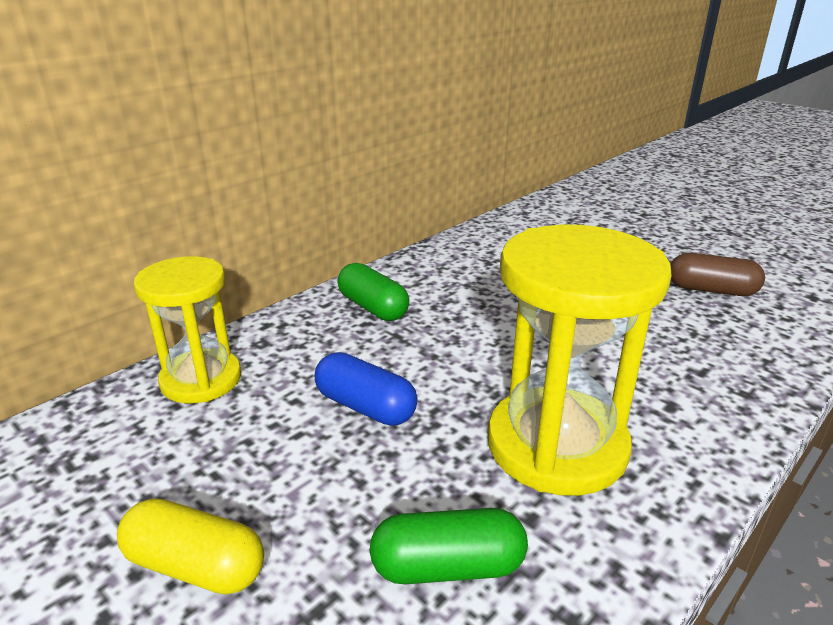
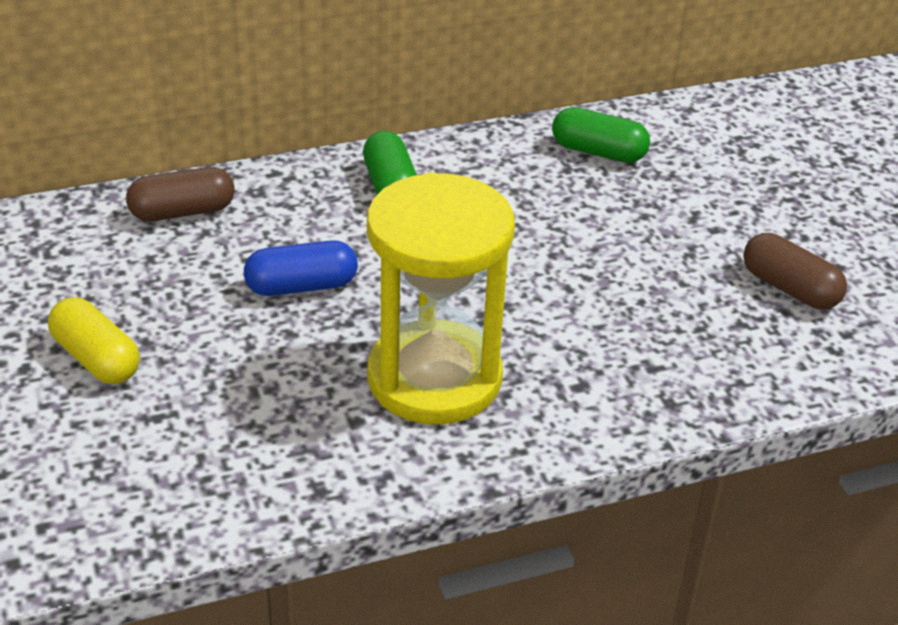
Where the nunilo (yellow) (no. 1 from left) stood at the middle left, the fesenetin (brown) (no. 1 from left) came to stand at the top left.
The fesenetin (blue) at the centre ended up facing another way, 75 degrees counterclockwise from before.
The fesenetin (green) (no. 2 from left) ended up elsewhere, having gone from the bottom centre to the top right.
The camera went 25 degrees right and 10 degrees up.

## TASK OBJECTIVE
Output exactly the lines above, from the one holding "The fesenetin (blue)" through the end of the data, including the first and last.

## OUTPUT FOR THIS TASK
The fesenetin (blue) at the centre ended up facing another way, 75 degrees counterclockwise from before.
The fesenetin (green) (no. 2 from left) ended up elsewhere, having gone from the bottom centre to the top right.
The camera went 25 degrees right and 10 degrees up.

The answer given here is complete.